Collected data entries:
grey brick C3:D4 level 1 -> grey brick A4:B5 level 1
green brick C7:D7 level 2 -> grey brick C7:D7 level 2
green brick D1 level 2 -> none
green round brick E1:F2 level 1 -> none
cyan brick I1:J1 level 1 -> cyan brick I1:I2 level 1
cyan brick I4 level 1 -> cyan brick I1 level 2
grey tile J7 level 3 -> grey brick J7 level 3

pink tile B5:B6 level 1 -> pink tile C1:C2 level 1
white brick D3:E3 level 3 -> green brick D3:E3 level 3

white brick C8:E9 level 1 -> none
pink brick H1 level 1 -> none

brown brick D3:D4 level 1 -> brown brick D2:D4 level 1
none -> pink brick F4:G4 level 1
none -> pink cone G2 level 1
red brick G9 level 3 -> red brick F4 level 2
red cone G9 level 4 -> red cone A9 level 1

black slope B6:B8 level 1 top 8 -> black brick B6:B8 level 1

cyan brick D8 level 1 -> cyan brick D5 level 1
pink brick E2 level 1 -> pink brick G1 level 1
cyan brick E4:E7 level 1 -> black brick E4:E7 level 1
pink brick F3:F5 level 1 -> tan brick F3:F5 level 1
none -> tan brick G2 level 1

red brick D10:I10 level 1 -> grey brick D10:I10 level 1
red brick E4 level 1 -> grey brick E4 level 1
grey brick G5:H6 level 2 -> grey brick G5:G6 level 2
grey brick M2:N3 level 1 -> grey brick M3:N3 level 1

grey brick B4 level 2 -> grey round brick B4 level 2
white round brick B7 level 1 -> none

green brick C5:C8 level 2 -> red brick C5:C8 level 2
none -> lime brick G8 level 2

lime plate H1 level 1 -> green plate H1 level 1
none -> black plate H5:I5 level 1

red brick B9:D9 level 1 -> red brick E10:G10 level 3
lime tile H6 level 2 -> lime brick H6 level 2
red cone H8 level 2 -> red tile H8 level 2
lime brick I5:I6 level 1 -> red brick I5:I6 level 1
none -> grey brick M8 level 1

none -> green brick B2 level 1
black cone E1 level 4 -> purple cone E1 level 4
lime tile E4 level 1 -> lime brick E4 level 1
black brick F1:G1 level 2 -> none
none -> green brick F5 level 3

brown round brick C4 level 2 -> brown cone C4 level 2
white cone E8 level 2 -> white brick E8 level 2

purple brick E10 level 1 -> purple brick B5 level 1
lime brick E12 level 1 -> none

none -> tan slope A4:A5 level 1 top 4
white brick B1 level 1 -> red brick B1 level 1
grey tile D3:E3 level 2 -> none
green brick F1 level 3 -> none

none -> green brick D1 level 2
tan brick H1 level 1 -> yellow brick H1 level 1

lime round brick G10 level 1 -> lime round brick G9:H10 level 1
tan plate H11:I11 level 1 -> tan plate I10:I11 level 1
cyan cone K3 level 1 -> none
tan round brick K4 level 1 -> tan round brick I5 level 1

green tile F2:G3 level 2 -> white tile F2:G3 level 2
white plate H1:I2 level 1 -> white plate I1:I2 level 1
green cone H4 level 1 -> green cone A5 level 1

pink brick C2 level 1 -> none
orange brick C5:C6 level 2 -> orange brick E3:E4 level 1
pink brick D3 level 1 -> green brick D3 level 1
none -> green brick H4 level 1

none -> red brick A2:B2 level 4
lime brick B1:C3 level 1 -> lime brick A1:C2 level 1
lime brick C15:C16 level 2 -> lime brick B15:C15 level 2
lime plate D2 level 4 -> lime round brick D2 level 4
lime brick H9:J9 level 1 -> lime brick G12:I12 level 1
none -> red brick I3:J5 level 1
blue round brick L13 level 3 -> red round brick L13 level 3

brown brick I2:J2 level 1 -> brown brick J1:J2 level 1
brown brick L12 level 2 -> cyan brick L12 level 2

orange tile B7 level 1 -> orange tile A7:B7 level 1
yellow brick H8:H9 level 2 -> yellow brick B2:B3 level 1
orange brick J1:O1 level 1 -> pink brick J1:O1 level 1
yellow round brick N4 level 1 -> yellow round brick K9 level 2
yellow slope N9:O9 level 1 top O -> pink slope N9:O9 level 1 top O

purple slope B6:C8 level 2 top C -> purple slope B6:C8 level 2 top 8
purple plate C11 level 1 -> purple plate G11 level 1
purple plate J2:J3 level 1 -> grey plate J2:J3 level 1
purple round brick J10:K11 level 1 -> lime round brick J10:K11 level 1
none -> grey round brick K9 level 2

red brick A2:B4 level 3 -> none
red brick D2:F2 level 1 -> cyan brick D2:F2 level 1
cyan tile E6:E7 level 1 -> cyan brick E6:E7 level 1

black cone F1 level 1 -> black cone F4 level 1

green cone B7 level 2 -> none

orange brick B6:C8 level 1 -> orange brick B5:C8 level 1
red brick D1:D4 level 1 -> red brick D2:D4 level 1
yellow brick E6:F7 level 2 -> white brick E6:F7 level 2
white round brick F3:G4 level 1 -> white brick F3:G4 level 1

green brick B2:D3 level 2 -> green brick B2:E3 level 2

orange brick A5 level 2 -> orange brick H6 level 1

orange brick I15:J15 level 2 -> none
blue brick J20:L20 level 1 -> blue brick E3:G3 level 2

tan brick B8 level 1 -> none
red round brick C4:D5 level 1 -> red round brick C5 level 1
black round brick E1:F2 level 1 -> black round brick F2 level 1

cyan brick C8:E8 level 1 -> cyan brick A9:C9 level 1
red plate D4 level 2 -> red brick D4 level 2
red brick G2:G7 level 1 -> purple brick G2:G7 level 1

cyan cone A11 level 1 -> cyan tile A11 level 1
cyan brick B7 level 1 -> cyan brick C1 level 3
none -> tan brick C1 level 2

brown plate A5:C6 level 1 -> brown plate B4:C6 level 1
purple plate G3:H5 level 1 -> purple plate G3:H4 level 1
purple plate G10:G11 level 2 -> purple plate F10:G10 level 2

Problem statement ::
Wherever the word "brown" appears in the data, return the whole line.

Solution to this exercise ::
brown brick D3:D4 level 1 -> brown brick D2:D4 level 1
brown round brick C4 level 2 -> brown cone C4 level 2
brown brick I2:J2 level 1 -> brown brick J1:J2 level 1
brown brick L12 level 2 -> cyan brick L12 level 2
brown plate A5:C6 level 1 -> brown plate B4:C6 level 1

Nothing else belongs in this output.